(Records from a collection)
━━━━━━━━
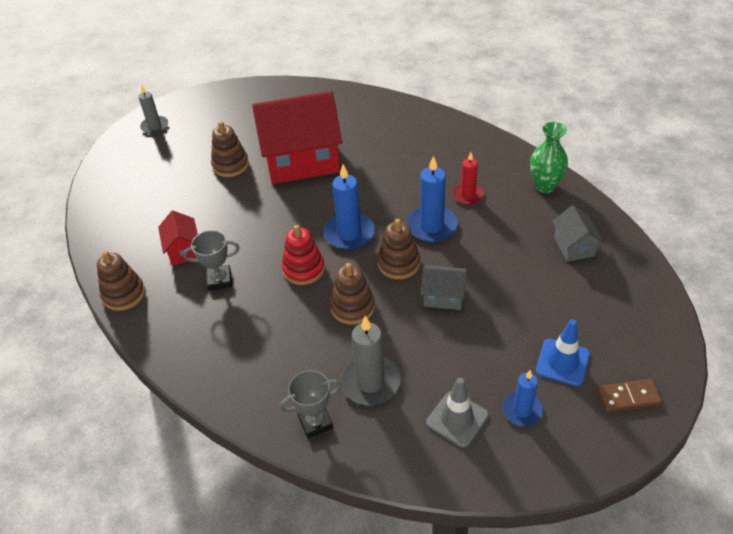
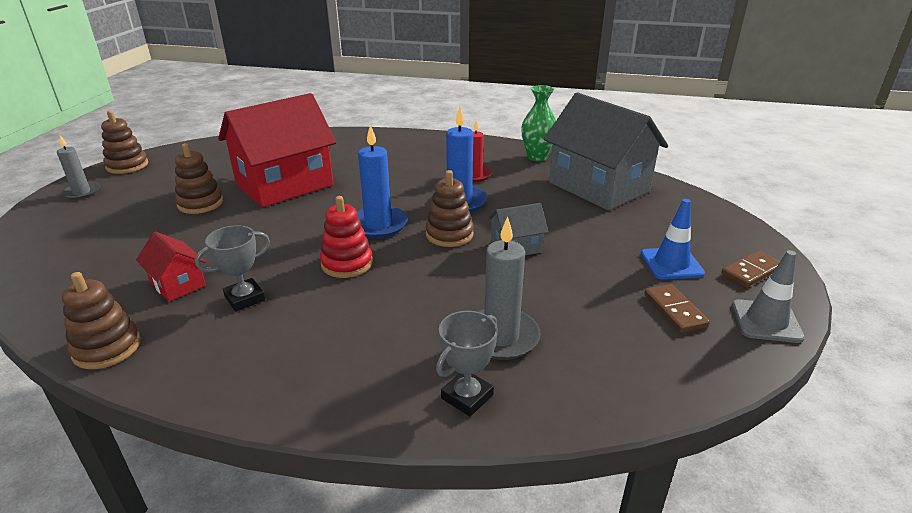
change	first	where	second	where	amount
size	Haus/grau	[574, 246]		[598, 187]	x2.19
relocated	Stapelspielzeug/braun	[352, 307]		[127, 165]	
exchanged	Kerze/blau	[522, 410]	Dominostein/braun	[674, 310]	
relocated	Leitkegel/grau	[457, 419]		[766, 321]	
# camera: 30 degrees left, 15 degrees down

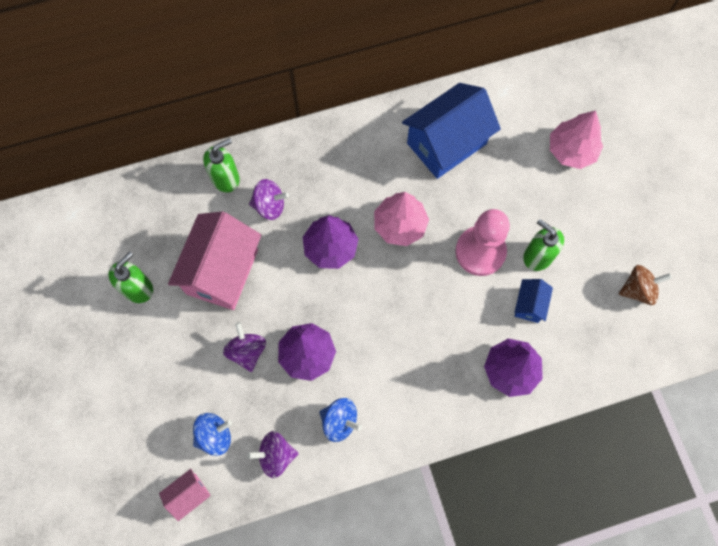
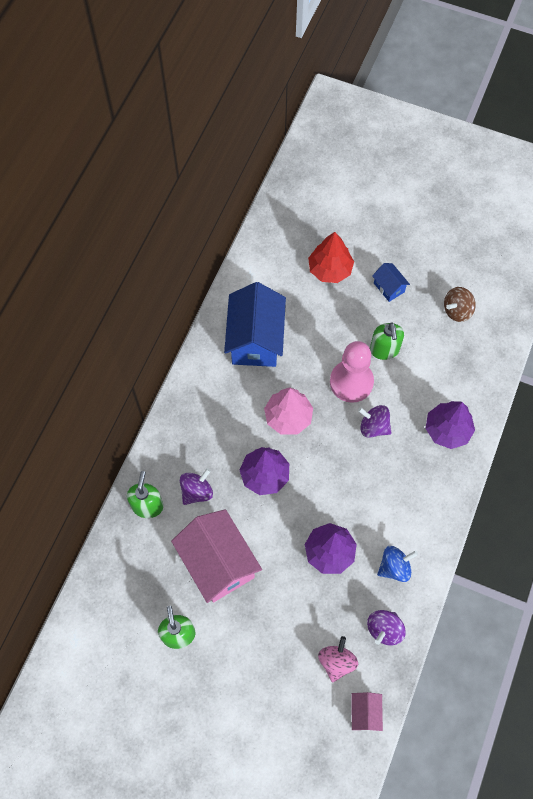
change	first	where	second	where	amount
colour	Baum/rosa	[571, 150]	Baum/rot	[330, 269]	
spun	Seifenspender/grün	[537, 256]		[384, 350]	90 degrees counterclockwise
spun	Kreisel/braun	[638, 290]		[457, 311]	150 degrees counterclockwise
relocated	Haus/blau	[529, 305]		[389, 287]	
relocated	Kreisel/lila	[247, 351]		[373, 427]	
colour	Kreisel/blau	[214, 436]	Kreisel/rosa	[336, 662]	
# camera: 50 degrees left, 5 degrees down

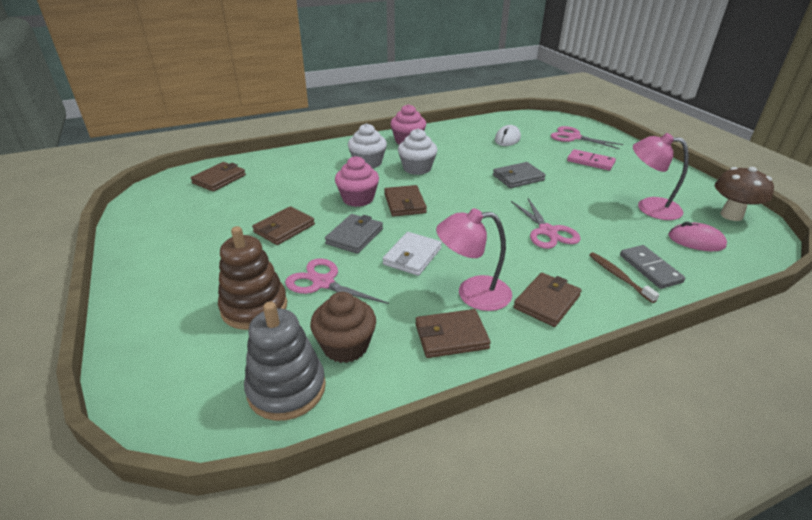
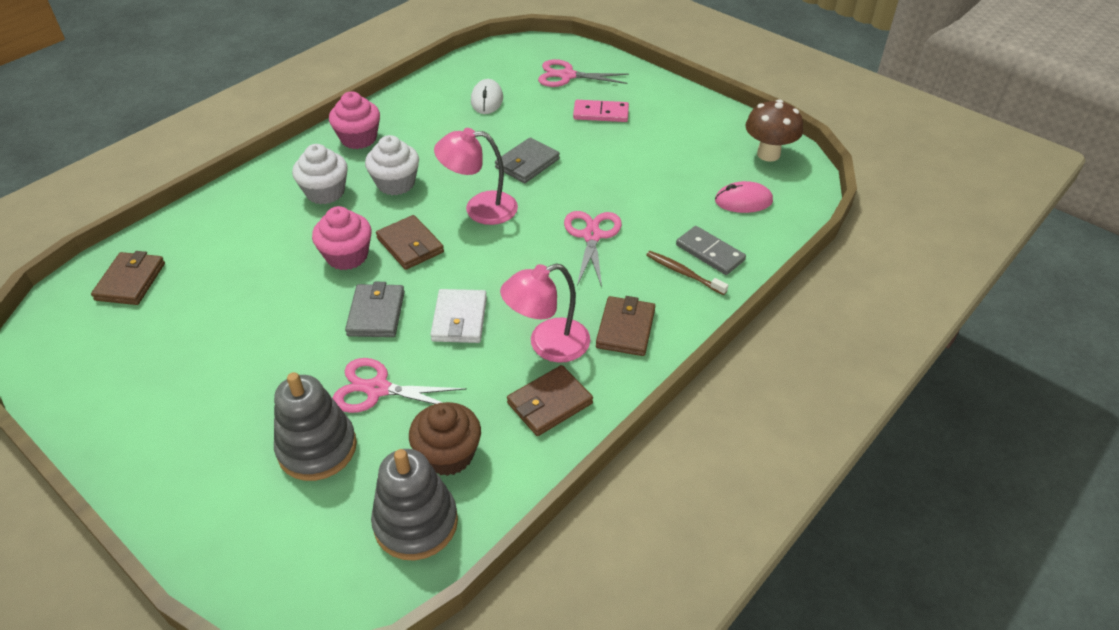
change	first	where	second	where	amount
relocated	Lampe/rosa	[649, 207]		[480, 208]	
spun	Schere/rosa	[547, 231]		[592, 236]	135 degrees counterclockwise
missing	Geldbörse/braun	[284, 228]			
colour	Stapelspielzeug/braun	[254, 307]	Stapelspielzeug/grau	[317, 448]	
# camera: 25 degrees left, 10 degrees up

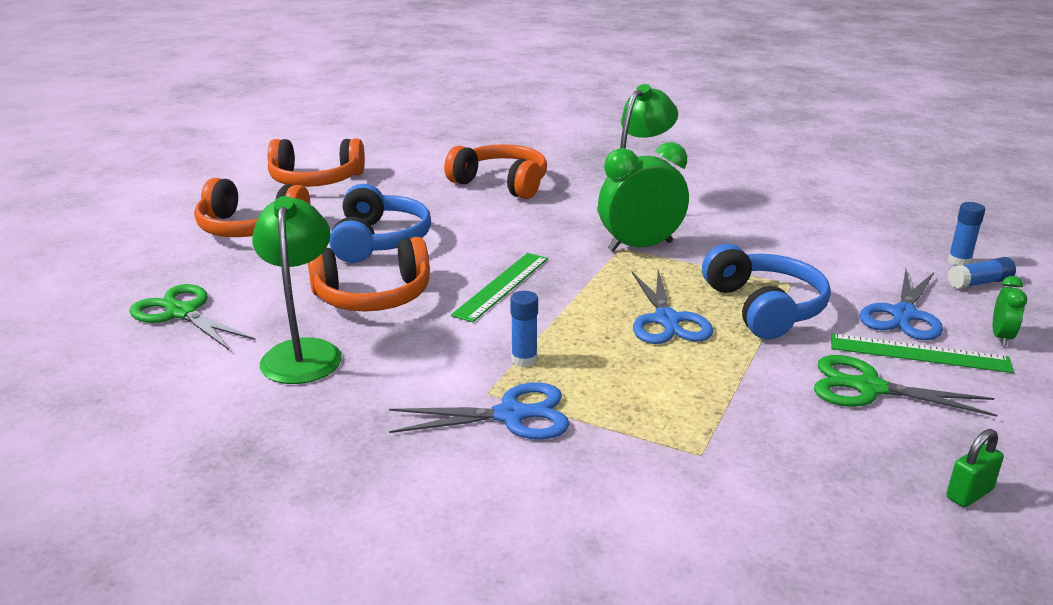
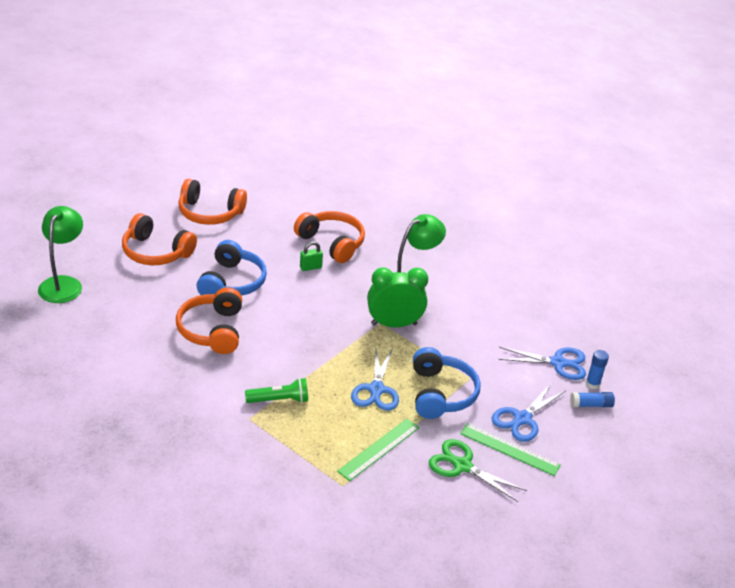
change	first	where	second	where	amount
relocated	Lampe/grün	[303, 352]		[63, 284]	
spun	Kopfhörer/orange	[373, 296]		[212, 330]	90 degrees clockwise
relocated	Lineal/grün	[502, 286]		[379, 449]	
missing	Wecker/grün	[1001, 337]			
missing	Schere/grün	[181, 313]			
exchanged	Klebestift/blau	[524, 360]	Taschenlampe/grün	[279, 400]	
relocated	Schere/blau	[511, 415]		[558, 363]	
relocated	Vorhängeschloss/grün	[969, 494]		[310, 267]	
# camera: 10 degrees right, 10 degrees up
━━━━━━━━
● **Task**: Leave every picture out, and transcribe the data above exactly as it reads.

● **Exercise result**:
change	first	where	second	where	amount
size	Haus/grau	[574, 246]		[598, 187]	x2.19
relocated	Stapelspielzeug/braun	[352, 307]		[127, 165]	
exchanged	Kerze/blau	[522, 410]	Dominostein/braun	[674, 310]	
relocated	Leitkegel/grau	[457, 419]		[766, 321]	
# camera: 30 degrees left, 15 degrees down

change	first	where	second	where	amount
colour	Baum/rosa	[571, 150]	Baum/rot	[330, 269]	
spun	Seifenspender/grün	[537, 256]		[384, 350]	90 degrees counterclockwise
spun	Kreisel/braun	[638, 290]		[457, 311]	150 degrees counterclockwise
relocated	Haus/blau	[529, 305]		[389, 287]	
relocated	Kreisel/lila	[247, 351]		[373, 427]	
colour	Kreisel/blau	[214, 436]	Kreisel/rosa	[336, 662]	
# camera: 50 degrees left, 5 degrees down

change	first	where	second	where	amount
relocated	Lampe/rosa	[649, 207]		[480, 208]	
spun	Schere/rosa	[547, 231]		[592, 236]	135 degrees counterclockwise
missing	Geldbörse/braun	[284, 228]			
colour	Stapelspielzeug/braun	[254, 307]	Stapelspielzeug/grau	[317, 448]	
# camera: 25 degrees left, 10 degrees up

change	first	where	second	where	amount
relocated	Lampe/grün	[303, 352]		[63, 284]	
spun	Kopfhörer/orange	[373, 296]		[212, 330]	90 degrees clockwise
relocated	Lineal/grün	[502, 286]		[379, 449]	
missing	Wecker/grün	[1001, 337]			
missing	Schere/grün	[181, 313]			
exchanged	Klebestift/blau	[524, 360]	Taschenlampe/grün	[279, 400]	
relocated	Schere/blau	[511, 415]		[558, 363]	
relocated	Vorhängeschloss/grün	[969, 494]		[310, 267]	
# camera: 10 degrees right, 10 degrees up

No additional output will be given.